▶ _Prompt_:
Keep the images out and set the listing below down word for word.

*** Block opens ***

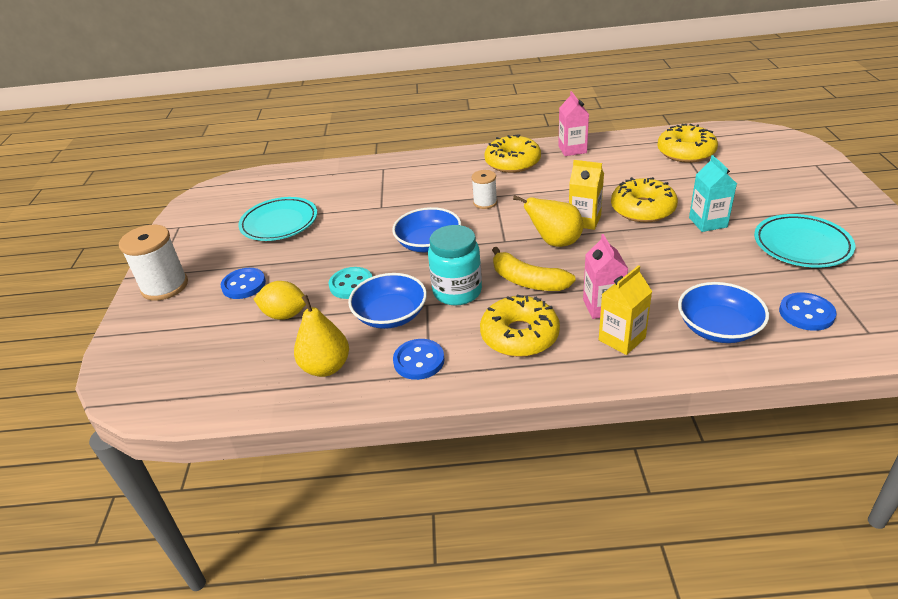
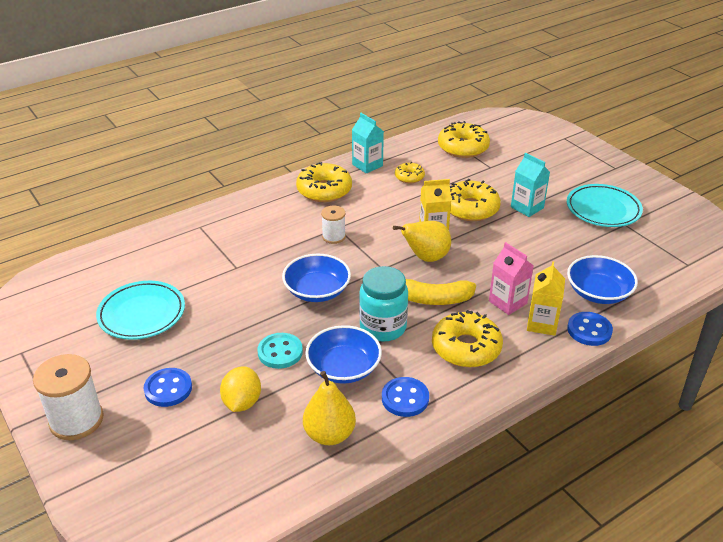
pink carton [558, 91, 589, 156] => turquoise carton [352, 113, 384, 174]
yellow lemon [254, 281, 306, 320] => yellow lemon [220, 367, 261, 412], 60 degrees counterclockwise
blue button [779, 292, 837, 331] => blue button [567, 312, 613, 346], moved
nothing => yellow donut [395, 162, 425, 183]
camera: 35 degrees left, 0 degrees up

*** Block closes ***

▶ _Solution for this task_:
pink carton [558, 91, 589, 156] => turquoise carton [352, 113, 384, 174]
yellow lemon [254, 281, 306, 320] => yellow lemon [220, 367, 261, 412], 60 degrees counterclockwise
blue button [779, 292, 837, 331] => blue button [567, 312, 613, 346], moved
nothing => yellow donut [395, 162, 425, 183]
camera: 35 degrees left, 0 degrees up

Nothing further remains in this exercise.